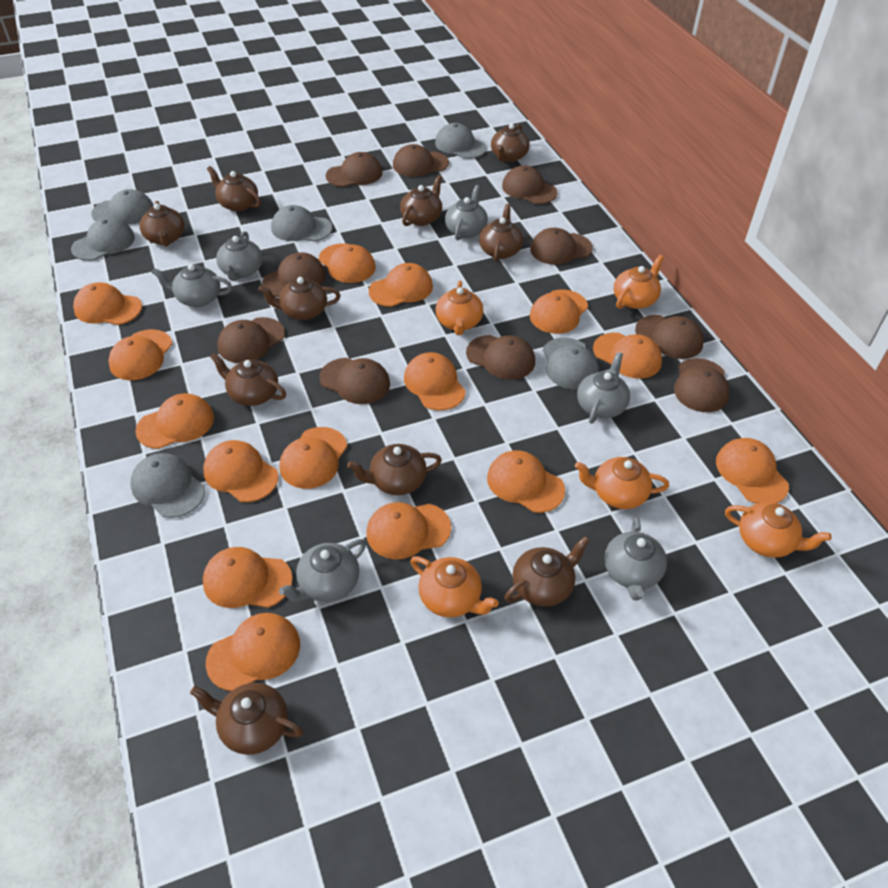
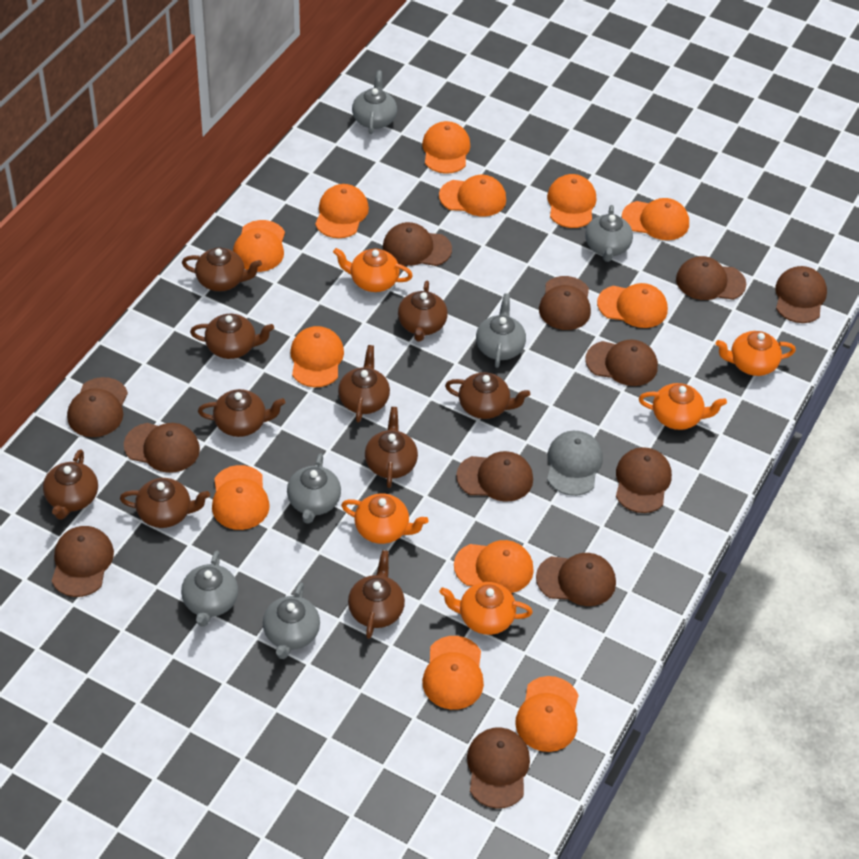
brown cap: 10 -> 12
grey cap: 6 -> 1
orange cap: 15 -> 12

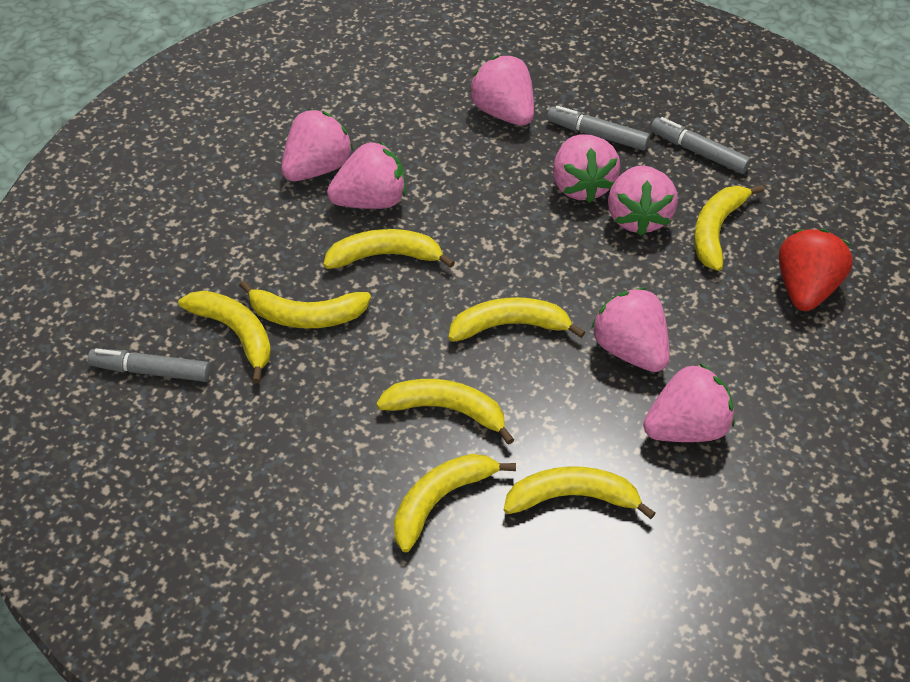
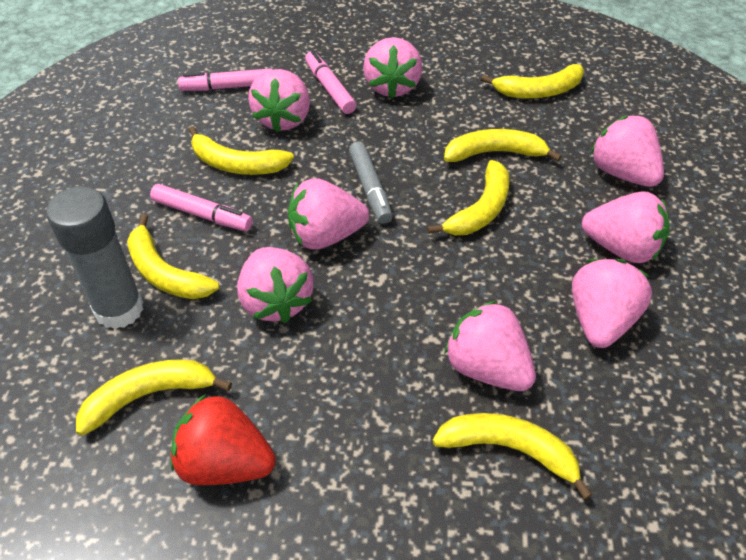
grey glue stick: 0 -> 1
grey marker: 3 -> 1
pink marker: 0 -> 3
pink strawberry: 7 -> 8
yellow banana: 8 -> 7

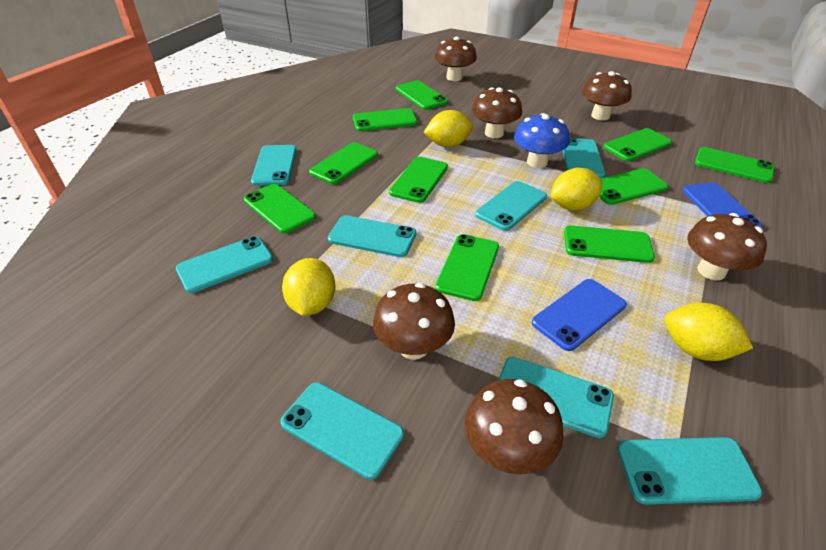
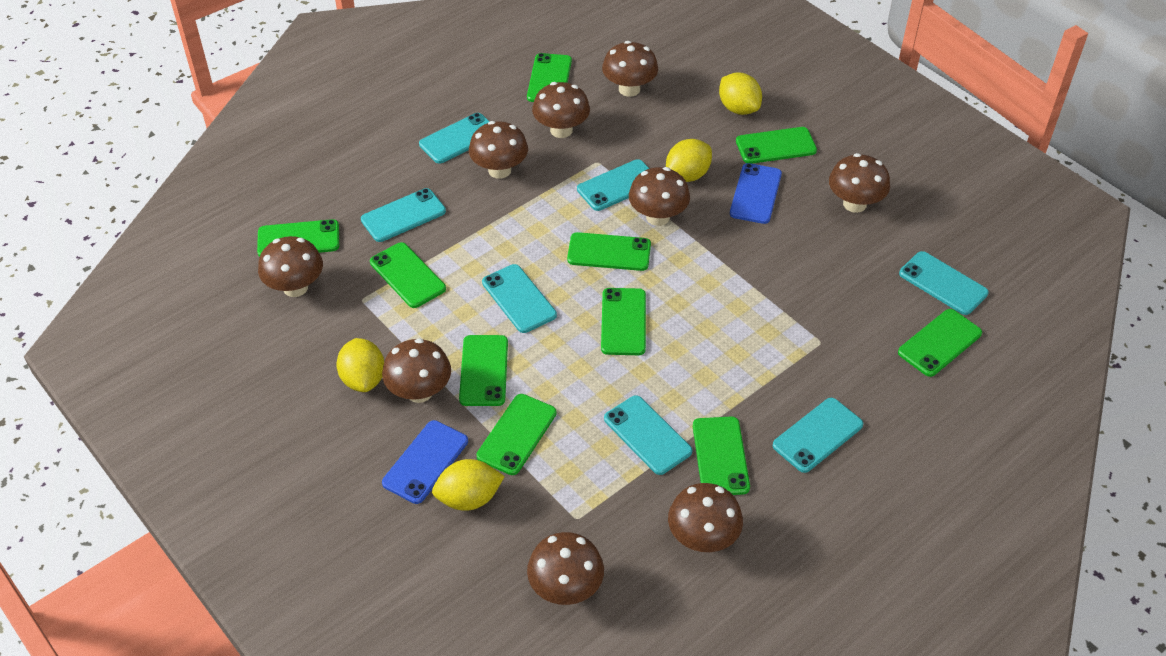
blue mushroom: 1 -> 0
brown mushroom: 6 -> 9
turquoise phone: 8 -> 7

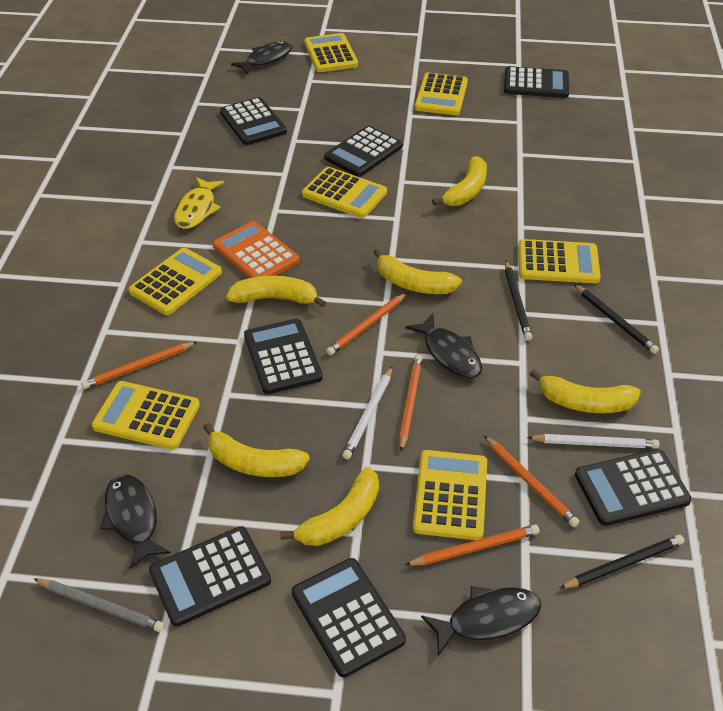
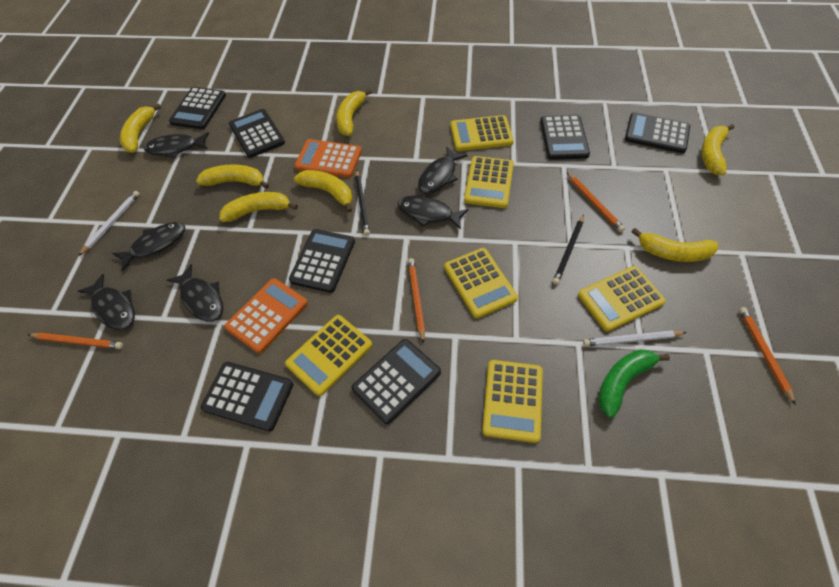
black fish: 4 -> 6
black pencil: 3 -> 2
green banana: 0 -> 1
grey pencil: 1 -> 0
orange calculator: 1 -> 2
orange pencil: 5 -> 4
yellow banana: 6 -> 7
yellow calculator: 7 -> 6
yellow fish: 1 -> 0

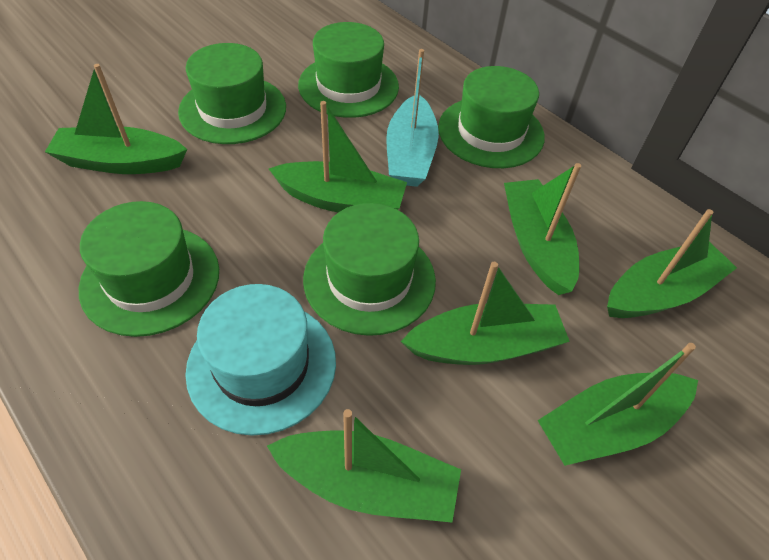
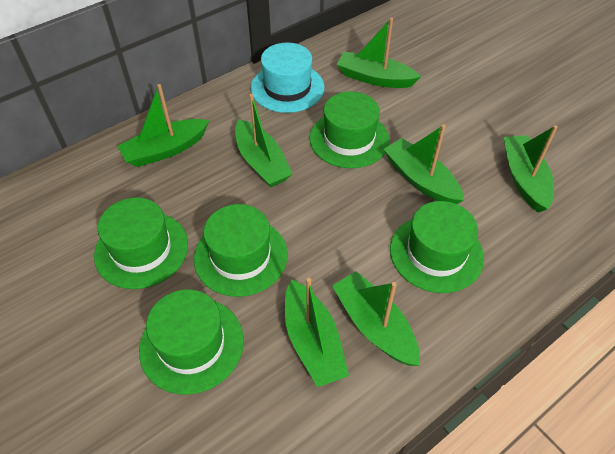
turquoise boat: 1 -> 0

*****

WHAT THIS TASK INVOLVES
Each line from the start of the entries to the line holding "orange pencil: 5 -> 4" is to be given again exactly, both ends included, and each picture is to be left out.

SOLUTION FOR THIS TASK
brown cap: 10 -> 12
grey cap: 6 -> 1
orange cap: 15 -> 12

grey glue stick: 0 -> 1
grey marker: 3 -> 1
pink marker: 0 -> 3
pink strawberry: 7 -> 8
yellow banana: 8 -> 7

blue mushroom: 1 -> 0
brown mushroom: 6 -> 9
turquoise phone: 8 -> 7

black fish: 4 -> 6
black pencil: 3 -> 2
green banana: 0 -> 1
grey pencil: 1 -> 0
orange calculator: 1 -> 2
orange pencil: 5 -> 4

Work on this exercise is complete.